[Object tracking records]
=== Begin Enclosure ===
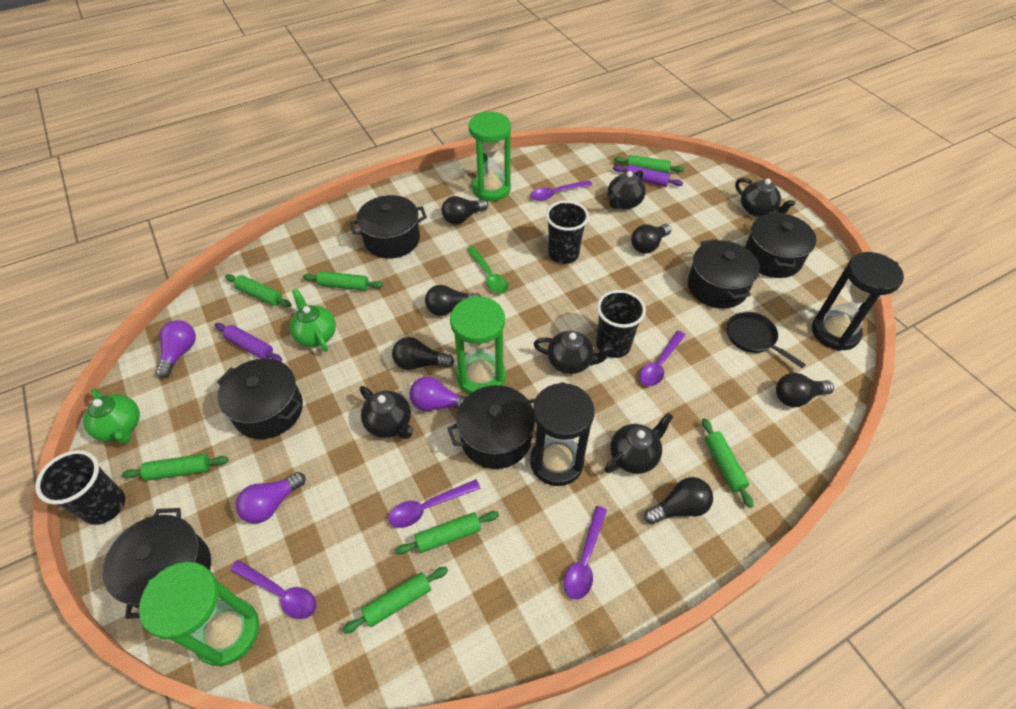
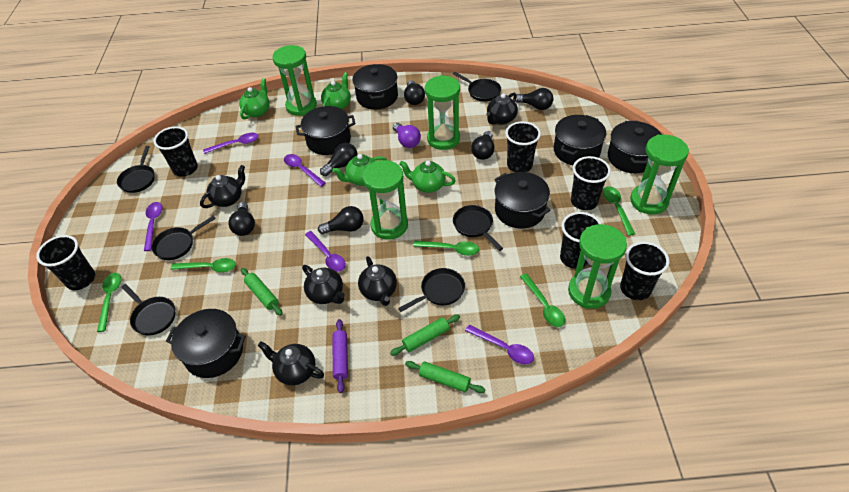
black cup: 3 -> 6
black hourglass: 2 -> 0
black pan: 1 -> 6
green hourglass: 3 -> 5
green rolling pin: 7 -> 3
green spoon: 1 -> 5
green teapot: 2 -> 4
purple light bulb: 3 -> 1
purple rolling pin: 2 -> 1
=== End Enclosure ===
EXERCISE PROMPT: All of the entries above are to be written out exactly, with no pictures.

TASK SOLUTION:
black cup: 3 -> 6
black hourglass: 2 -> 0
black pan: 1 -> 6
green hourglass: 3 -> 5
green rolling pin: 7 -> 3
green spoon: 1 -> 5
green teapot: 2 -> 4
purple light bulb: 3 -> 1
purple rolling pin: 2 -> 1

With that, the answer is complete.